## What you have to do
Whatever comes before the line containing "R2: 100 (N1, N3) -> 220k (N1, N3)" stays out; transcribe that line and all that follow to the end of the records exactly, with no pictures.

(Extracted data entries)
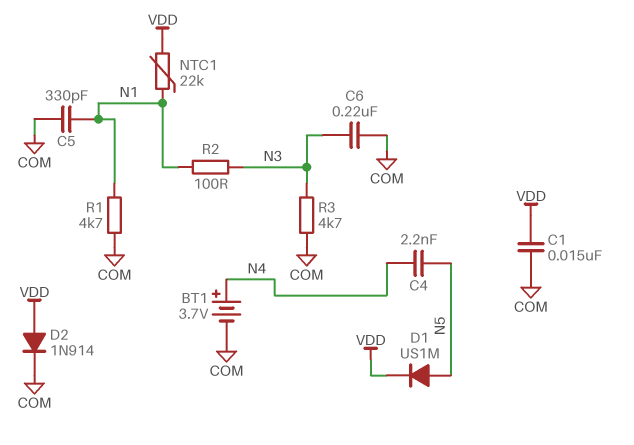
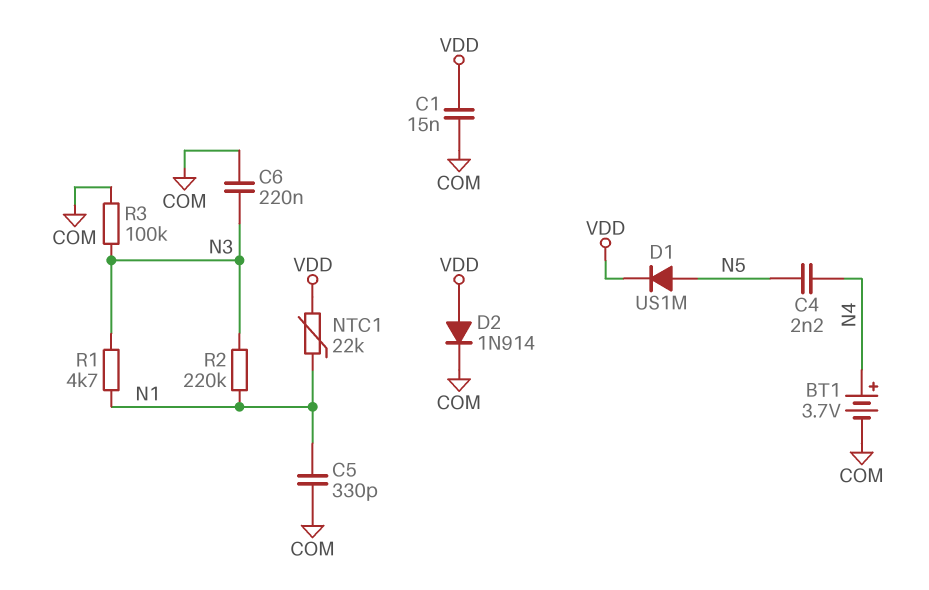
R1: 4.7k (COM, N1) -> 4.7k (N1, N3)
R2: 100 (N1, N3) -> 220k (N1, N3)
R3: 4.7k (COM, N3) -> 100k (COM, N3)

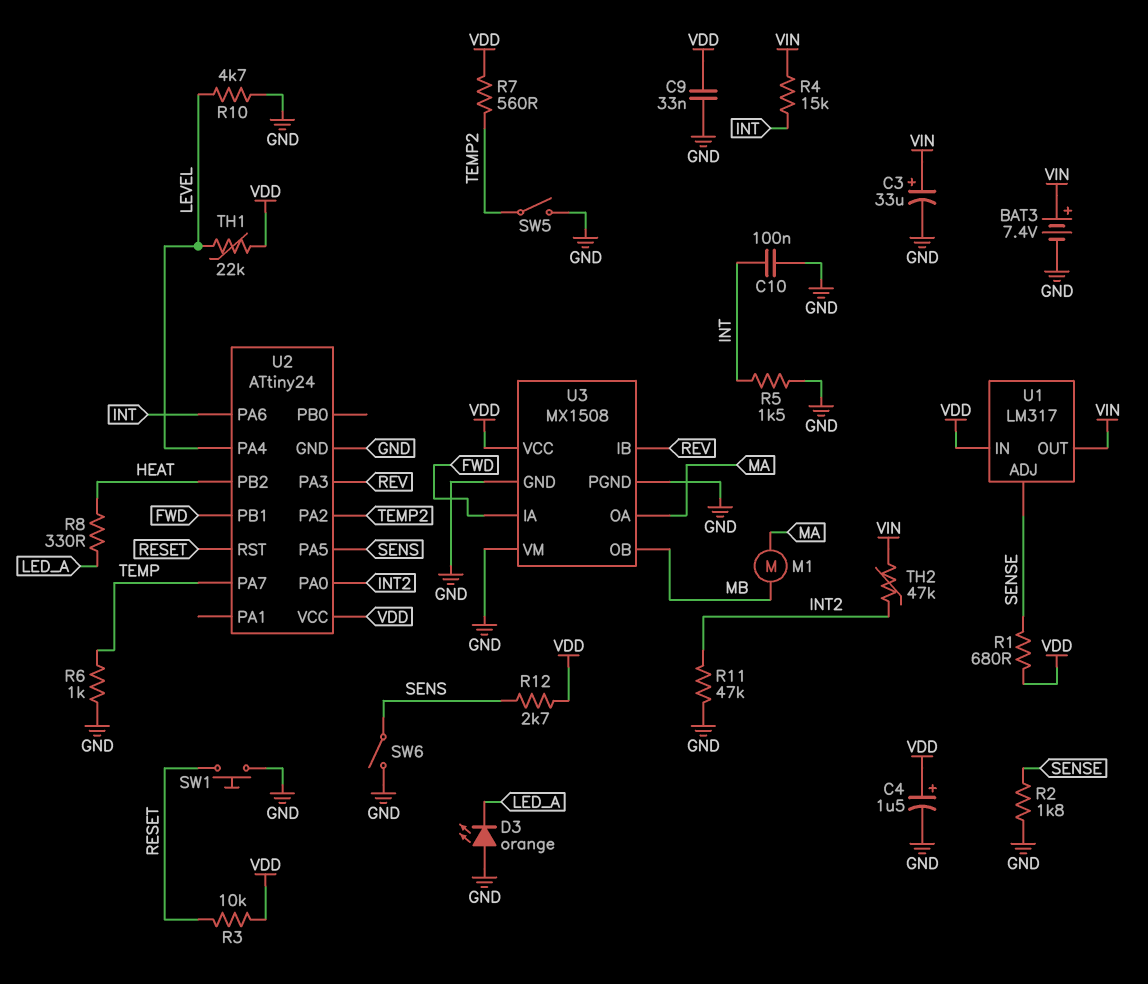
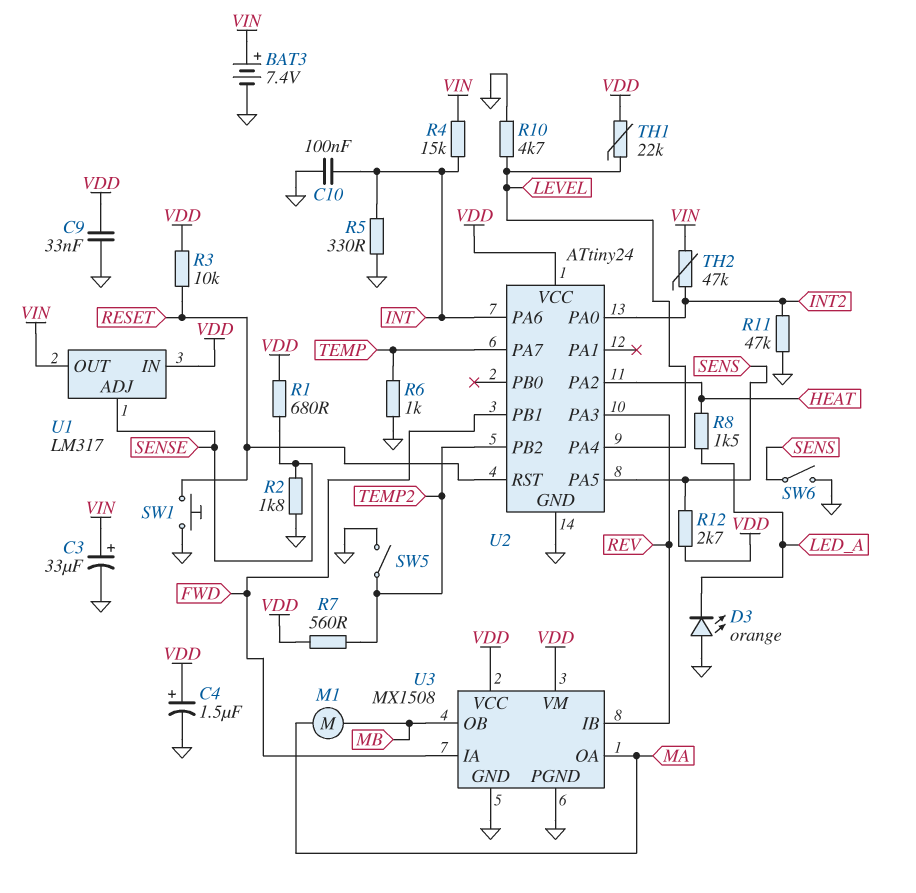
R5: 1.5k (GND, INT) -> 330 (GND, INT)
R8: 330 (HEAT, LED_A) -> 1.5k (HEAT, LED_A)
U2 pin PA2: TEMP2 -> HEAT
U2 pin PB2: HEAT -> TEMP2
U3 pin VM: GND -> VDD

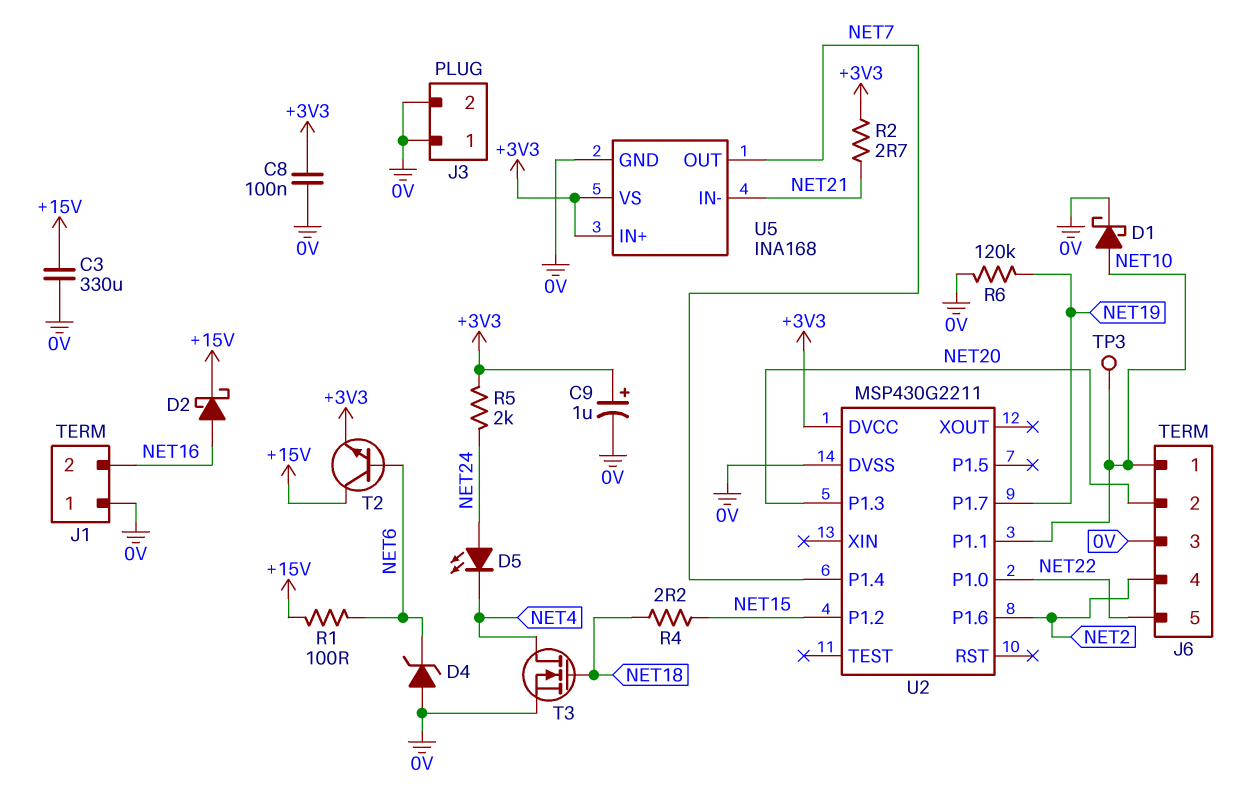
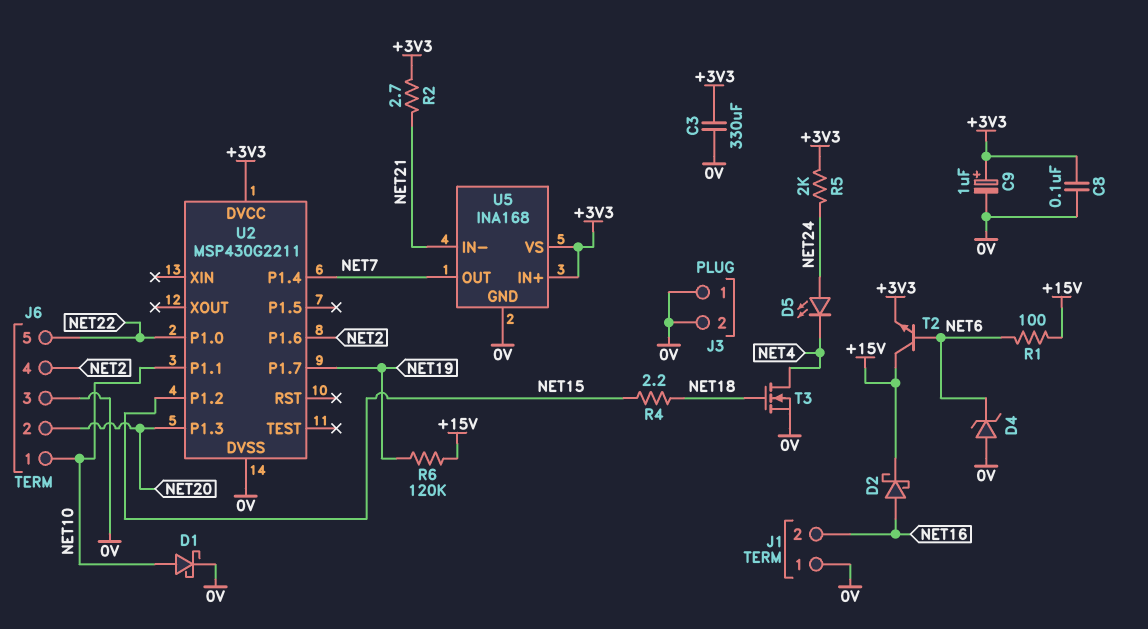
C3: 330uF (+15V, 0V) -> 330uF (+3V3, 0V)
R6: 120k (0V, NET19) -> 120k (+15V, NET19)
TP3: test point (NET10) -> none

## Solution for this task
R2: 100 (N1, N3) -> 220k (N1, N3)
R3: 4.7k (COM, N3) -> 100k (COM, N3)

R5: 1.5k (GND, INT) -> 330 (GND, INT)
R8: 330 (HEAT, LED_A) -> 1.5k (HEAT, LED_A)
U2 pin PA2: TEMP2 -> HEAT
U2 pin PB2: HEAT -> TEMP2
U3 pin VM: GND -> VDD

C3: 330uF (+15V, 0V) -> 330uF (+3V3, 0V)
R6: 120k (0V, NET19) -> 120k (+15V, NET19)
TP3: test point (NET10) -> none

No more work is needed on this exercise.